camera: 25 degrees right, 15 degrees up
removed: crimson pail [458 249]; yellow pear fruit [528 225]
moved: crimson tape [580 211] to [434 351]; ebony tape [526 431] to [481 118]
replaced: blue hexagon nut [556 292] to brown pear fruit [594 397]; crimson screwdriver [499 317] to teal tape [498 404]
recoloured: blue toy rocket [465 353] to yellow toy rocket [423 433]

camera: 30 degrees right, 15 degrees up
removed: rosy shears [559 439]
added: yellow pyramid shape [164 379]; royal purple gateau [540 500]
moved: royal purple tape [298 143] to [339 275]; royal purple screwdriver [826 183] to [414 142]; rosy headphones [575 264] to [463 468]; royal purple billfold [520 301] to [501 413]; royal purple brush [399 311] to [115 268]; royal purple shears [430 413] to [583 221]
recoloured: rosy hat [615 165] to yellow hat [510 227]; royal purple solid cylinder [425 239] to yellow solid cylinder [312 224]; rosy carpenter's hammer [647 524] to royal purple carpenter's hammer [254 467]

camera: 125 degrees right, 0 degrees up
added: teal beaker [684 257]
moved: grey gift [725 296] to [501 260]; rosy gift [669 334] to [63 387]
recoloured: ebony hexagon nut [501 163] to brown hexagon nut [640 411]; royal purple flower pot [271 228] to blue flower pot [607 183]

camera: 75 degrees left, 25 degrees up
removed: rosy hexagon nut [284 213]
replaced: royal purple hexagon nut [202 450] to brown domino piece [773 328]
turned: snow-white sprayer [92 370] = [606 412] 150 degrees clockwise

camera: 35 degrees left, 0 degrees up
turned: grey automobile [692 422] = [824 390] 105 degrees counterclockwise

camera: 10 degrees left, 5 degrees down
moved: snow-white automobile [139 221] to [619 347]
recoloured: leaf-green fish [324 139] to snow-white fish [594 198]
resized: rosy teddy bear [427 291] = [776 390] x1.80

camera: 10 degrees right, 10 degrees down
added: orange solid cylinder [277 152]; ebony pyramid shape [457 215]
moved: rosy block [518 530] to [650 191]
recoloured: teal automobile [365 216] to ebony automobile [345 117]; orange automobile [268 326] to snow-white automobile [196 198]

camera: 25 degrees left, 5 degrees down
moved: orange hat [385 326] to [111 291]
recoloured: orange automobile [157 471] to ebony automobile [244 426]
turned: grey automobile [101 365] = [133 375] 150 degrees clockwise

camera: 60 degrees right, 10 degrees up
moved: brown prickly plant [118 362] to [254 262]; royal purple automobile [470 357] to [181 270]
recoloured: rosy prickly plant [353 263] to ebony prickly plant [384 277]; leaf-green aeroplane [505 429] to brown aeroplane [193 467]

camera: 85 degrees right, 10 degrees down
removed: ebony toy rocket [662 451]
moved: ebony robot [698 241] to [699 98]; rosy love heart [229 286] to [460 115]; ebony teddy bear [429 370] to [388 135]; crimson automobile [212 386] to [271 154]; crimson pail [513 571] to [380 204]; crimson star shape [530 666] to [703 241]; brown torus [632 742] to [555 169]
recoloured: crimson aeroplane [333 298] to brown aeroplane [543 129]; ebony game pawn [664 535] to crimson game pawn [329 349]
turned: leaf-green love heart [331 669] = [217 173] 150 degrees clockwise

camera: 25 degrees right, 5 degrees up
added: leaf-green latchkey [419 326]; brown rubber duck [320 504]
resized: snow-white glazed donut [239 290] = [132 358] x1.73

*Your assignment*: Transcribe the material exactly, stopping after the "replaced: blue hexagon" line.

*Result for this exercise*:
camera: 25 degrees right, 15 degrees up
removed: crimson pail [458 249]; yellow pear fruit [528 225]
moved: crimson tape [580 211] to [434 351]; ebony tape [526 431] to [481 118]
replaced: blue hexagon nut [556 292] to brown pear fruit [594 397]; crimson screwdriver [499 317] to teal tape [498 404]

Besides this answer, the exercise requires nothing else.